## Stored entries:
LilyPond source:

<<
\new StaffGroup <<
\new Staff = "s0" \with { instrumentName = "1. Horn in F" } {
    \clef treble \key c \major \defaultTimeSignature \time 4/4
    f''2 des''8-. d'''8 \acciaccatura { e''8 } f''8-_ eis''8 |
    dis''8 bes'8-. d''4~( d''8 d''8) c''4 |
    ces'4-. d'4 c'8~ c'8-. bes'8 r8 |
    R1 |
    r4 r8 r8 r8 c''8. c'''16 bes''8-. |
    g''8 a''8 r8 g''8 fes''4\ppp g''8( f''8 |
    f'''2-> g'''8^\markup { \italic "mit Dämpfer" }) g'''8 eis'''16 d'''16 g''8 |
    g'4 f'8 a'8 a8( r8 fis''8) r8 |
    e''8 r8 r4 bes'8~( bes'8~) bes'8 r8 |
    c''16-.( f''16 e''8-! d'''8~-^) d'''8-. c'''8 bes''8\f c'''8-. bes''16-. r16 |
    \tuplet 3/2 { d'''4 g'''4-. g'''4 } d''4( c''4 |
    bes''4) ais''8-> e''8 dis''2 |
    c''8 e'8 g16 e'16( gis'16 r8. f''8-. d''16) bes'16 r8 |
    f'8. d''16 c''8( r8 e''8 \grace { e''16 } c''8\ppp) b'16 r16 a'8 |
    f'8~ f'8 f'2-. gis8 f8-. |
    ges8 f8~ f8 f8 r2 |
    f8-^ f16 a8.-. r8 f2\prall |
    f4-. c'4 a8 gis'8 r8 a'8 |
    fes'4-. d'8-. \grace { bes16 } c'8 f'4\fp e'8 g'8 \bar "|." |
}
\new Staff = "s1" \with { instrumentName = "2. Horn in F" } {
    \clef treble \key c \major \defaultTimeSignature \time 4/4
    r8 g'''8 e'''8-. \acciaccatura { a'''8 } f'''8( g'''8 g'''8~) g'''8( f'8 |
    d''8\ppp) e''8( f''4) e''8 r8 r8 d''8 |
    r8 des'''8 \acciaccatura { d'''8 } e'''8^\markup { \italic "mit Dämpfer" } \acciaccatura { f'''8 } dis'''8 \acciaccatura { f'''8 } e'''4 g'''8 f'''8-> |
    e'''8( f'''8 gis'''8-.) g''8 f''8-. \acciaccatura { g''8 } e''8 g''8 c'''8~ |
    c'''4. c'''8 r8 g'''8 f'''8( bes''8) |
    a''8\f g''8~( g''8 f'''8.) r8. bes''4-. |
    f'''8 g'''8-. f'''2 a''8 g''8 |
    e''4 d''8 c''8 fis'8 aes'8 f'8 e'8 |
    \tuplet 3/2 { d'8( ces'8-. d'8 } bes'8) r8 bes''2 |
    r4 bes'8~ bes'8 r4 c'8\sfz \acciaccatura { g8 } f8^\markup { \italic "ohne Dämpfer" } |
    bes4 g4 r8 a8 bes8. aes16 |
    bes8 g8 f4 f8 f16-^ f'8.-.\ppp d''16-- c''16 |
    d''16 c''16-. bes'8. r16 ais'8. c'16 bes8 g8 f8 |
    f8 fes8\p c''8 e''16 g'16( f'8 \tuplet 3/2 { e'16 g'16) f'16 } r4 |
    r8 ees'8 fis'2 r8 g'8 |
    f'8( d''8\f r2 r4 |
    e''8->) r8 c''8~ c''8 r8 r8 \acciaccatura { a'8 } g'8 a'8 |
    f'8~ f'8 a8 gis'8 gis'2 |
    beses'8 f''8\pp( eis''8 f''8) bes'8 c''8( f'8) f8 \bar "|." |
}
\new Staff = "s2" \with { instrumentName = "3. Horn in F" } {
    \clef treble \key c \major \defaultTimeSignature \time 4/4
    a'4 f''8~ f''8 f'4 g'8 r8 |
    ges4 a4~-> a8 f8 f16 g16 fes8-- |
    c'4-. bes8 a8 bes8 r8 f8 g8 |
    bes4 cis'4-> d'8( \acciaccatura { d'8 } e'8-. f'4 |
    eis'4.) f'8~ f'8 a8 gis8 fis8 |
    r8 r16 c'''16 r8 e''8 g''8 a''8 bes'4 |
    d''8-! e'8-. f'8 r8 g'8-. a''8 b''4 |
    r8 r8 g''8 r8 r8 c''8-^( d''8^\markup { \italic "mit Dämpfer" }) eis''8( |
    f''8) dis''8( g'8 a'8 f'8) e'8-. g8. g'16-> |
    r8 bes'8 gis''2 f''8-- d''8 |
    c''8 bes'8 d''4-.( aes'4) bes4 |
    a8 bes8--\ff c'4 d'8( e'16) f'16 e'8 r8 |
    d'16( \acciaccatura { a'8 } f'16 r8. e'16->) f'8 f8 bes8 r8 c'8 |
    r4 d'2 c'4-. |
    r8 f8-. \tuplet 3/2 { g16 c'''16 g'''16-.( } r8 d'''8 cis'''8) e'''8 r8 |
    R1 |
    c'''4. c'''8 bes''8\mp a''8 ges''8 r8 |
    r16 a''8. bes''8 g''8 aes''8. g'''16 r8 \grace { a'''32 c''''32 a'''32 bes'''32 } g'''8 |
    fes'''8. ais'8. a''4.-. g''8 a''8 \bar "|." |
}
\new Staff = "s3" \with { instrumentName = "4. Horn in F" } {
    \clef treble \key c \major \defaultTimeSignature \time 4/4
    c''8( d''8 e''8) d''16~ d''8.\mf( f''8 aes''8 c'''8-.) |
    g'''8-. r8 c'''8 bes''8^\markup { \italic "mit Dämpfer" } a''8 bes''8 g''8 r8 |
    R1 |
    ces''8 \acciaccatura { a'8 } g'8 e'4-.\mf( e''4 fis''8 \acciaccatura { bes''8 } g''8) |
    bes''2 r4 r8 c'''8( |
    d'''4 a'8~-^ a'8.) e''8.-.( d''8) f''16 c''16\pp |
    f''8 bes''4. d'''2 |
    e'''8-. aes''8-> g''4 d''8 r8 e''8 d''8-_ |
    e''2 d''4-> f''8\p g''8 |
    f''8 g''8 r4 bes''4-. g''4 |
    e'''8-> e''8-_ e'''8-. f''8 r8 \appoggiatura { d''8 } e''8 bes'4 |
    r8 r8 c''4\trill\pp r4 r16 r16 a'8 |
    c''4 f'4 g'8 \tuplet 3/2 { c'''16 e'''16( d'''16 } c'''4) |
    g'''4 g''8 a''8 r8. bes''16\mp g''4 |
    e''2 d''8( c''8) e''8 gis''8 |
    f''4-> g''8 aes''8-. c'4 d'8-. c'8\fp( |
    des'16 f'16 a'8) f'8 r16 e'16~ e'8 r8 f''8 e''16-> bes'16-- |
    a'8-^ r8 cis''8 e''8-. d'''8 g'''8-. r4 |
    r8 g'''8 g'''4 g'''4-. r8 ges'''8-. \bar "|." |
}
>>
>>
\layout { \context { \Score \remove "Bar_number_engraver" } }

## Written problem:
Count the lines in the records above that contain the string "with". Give only the number.

## Expected output:
4